**YOUR INSTRUCTIONS**
Look below. Copy each line that has "orange" in it.

(Object change listings)
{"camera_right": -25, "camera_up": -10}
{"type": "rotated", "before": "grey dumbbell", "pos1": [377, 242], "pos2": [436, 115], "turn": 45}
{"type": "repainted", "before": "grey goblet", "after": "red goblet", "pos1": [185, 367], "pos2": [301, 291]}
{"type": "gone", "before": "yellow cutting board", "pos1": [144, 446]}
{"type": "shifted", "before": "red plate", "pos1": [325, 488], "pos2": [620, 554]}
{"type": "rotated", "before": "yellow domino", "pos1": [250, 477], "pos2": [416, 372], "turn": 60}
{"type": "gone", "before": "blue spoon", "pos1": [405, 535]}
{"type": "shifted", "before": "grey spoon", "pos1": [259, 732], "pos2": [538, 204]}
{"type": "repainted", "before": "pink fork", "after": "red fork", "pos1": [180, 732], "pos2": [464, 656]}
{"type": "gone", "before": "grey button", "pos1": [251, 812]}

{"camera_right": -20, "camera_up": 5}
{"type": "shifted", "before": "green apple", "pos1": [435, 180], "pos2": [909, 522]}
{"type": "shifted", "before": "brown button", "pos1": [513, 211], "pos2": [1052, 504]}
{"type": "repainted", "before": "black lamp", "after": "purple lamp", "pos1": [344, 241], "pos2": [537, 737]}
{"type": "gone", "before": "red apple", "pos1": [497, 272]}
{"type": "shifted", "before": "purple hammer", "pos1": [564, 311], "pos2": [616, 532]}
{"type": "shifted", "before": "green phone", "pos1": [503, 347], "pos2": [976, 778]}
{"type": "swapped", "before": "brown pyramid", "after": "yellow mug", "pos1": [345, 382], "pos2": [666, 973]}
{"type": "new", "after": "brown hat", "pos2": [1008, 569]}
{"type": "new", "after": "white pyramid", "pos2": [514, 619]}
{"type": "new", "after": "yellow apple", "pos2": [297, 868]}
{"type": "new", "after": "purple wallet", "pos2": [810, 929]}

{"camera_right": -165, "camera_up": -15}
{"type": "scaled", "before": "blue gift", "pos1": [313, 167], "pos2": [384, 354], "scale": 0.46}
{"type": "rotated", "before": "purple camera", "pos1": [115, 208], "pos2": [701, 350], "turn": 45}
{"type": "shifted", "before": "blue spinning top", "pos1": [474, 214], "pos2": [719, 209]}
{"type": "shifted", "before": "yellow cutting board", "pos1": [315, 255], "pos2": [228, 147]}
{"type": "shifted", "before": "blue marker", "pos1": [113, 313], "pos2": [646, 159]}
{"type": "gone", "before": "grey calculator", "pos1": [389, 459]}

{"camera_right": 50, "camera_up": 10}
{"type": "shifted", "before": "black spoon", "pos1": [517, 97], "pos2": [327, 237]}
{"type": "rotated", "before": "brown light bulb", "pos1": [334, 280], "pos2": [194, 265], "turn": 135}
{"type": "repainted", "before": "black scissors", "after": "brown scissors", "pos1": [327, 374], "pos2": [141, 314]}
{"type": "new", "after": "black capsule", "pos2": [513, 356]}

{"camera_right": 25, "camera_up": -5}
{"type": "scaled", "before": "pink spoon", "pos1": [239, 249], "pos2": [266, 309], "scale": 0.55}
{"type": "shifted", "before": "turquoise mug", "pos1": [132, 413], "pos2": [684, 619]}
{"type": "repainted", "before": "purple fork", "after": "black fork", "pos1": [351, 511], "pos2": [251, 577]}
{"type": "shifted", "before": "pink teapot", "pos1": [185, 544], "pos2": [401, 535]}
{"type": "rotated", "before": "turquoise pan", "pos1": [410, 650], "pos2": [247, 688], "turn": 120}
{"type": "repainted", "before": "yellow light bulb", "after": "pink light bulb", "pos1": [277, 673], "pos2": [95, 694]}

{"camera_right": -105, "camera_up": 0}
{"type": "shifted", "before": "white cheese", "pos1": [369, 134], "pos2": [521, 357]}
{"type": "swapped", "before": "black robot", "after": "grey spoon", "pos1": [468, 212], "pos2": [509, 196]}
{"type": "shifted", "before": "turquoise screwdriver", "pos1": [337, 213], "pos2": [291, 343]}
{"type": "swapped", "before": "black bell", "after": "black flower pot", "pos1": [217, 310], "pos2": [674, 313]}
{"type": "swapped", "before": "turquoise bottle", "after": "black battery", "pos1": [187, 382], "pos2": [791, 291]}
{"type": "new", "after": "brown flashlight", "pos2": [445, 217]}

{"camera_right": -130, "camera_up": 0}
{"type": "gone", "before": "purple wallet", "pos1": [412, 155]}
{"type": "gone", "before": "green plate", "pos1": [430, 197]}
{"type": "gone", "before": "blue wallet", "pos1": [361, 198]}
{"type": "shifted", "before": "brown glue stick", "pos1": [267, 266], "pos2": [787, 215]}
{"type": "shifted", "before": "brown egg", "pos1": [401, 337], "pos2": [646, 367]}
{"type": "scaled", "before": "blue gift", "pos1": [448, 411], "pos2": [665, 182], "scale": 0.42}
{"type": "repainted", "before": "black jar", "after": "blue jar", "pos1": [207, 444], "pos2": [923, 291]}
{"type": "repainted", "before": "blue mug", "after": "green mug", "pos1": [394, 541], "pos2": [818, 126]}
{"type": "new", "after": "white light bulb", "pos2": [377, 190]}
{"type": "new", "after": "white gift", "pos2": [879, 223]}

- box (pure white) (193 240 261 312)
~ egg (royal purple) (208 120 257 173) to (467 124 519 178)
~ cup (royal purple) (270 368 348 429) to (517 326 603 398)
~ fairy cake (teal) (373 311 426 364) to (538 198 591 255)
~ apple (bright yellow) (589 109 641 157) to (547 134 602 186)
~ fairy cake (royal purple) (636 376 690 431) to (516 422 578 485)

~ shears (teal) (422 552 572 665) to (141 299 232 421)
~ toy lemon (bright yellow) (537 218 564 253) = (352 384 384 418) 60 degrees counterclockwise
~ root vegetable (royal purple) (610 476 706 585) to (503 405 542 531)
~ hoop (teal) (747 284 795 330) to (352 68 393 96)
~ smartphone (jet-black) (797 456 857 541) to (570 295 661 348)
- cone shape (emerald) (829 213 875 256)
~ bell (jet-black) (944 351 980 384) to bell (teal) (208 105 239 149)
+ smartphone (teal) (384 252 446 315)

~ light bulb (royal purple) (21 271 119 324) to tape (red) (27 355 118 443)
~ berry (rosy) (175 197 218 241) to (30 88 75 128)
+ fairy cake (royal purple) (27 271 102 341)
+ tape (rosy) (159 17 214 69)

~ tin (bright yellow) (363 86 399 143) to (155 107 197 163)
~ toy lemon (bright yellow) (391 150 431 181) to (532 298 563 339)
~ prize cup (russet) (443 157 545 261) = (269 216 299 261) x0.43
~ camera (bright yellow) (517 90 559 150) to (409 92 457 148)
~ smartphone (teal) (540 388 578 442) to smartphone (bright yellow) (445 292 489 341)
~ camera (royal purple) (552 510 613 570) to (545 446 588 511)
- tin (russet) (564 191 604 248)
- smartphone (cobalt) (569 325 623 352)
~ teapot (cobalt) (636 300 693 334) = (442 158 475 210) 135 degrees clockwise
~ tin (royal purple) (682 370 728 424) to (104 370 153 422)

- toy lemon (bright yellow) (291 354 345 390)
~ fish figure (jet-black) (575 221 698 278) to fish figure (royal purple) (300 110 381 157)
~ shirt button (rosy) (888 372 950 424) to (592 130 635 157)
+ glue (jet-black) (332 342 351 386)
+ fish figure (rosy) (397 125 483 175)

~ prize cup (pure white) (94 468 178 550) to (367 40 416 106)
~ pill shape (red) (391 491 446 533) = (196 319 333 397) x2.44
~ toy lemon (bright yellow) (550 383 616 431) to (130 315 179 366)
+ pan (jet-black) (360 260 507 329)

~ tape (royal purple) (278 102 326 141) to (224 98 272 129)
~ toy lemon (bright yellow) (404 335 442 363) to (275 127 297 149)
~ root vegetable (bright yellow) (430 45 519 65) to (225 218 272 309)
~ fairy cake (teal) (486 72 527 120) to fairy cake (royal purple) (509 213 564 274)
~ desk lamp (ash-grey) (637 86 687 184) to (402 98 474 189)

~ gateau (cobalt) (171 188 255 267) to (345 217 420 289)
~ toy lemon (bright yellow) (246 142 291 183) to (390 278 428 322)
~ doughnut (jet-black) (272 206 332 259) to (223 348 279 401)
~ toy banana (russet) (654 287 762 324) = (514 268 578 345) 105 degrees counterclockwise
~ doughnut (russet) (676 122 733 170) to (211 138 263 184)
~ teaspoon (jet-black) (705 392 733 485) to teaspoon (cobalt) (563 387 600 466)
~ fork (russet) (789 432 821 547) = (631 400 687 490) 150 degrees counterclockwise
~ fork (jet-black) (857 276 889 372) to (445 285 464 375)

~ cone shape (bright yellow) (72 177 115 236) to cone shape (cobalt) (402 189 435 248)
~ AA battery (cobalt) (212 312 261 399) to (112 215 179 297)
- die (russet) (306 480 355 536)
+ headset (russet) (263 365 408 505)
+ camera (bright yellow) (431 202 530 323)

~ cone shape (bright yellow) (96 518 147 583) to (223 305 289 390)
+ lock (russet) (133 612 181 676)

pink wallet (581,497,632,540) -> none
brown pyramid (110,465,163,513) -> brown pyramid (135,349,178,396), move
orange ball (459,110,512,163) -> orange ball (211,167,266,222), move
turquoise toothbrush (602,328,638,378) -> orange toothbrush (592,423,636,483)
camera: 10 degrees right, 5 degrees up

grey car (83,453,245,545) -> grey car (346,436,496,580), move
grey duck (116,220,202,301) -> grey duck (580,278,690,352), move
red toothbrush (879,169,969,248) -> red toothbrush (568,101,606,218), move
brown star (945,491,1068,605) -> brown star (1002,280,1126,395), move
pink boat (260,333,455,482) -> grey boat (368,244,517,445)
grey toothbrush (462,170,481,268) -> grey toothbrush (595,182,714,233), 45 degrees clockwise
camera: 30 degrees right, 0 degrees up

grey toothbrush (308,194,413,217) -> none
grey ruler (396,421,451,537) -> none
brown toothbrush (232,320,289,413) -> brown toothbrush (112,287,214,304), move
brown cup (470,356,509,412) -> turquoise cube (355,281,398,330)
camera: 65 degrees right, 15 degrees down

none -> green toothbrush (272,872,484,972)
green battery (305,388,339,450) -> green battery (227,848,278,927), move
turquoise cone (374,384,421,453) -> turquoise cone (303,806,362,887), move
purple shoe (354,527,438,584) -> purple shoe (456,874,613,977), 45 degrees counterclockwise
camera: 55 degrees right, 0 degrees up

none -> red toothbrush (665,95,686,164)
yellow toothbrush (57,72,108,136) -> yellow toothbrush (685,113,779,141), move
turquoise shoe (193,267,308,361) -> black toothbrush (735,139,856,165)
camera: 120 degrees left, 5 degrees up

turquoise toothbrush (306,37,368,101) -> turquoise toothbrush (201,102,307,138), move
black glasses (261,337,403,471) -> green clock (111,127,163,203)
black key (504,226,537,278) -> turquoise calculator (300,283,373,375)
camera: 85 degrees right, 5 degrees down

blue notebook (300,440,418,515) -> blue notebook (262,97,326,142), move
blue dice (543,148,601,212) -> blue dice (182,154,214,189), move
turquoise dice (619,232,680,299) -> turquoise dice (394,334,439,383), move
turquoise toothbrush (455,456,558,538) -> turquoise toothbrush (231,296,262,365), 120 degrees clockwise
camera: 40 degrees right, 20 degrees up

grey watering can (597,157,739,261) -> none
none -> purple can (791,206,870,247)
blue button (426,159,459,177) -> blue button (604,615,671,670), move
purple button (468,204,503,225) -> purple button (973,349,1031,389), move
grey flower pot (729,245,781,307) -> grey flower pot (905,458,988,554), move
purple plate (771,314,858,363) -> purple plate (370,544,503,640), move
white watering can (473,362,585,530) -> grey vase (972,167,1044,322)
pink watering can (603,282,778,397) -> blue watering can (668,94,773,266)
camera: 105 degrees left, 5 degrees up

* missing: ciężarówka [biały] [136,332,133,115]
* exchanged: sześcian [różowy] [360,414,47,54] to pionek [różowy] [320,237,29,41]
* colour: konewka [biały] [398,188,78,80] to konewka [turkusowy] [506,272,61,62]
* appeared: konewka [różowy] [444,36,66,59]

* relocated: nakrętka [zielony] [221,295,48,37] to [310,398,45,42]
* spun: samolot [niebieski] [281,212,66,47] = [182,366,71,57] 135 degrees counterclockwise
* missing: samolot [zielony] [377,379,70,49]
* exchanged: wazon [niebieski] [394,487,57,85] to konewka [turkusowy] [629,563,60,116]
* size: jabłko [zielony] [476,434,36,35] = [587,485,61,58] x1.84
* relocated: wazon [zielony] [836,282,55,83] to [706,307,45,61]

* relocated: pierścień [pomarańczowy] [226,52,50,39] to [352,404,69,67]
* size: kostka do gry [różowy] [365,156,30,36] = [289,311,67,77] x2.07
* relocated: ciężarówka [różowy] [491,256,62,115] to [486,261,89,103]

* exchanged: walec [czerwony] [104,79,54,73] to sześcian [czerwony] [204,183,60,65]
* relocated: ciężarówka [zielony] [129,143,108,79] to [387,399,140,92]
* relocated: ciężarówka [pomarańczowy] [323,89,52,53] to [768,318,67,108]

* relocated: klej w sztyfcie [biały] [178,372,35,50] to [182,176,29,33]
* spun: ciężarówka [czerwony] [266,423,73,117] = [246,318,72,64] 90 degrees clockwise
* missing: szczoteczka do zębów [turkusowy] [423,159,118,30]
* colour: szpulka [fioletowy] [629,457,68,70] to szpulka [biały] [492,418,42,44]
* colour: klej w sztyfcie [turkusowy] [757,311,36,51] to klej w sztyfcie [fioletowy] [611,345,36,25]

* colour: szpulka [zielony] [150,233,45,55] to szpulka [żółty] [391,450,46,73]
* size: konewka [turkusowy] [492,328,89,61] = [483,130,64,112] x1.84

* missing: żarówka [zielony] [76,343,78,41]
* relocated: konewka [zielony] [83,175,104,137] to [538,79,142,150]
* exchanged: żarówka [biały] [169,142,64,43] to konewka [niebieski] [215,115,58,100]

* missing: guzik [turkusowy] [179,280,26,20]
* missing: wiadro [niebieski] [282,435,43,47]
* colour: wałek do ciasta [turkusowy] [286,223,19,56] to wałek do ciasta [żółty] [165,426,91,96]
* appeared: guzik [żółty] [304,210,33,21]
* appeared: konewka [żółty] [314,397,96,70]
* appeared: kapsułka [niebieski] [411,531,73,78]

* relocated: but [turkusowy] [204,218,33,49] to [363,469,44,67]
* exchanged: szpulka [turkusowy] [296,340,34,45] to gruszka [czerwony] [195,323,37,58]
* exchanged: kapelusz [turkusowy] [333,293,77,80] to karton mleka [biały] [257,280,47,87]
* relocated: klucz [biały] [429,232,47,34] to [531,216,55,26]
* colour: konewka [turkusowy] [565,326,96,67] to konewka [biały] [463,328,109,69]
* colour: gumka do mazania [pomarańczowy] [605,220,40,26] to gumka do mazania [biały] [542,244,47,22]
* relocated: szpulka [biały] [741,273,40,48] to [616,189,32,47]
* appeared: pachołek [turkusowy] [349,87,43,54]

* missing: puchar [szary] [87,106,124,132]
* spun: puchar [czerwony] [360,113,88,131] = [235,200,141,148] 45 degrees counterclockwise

**YOUR SOLUTION**
orange ball (459,110,512,163) -> orange ball (211,167,266,222), move
turquoise toothbrush (602,328,638,378) -> orange toothbrush (592,423,636,483)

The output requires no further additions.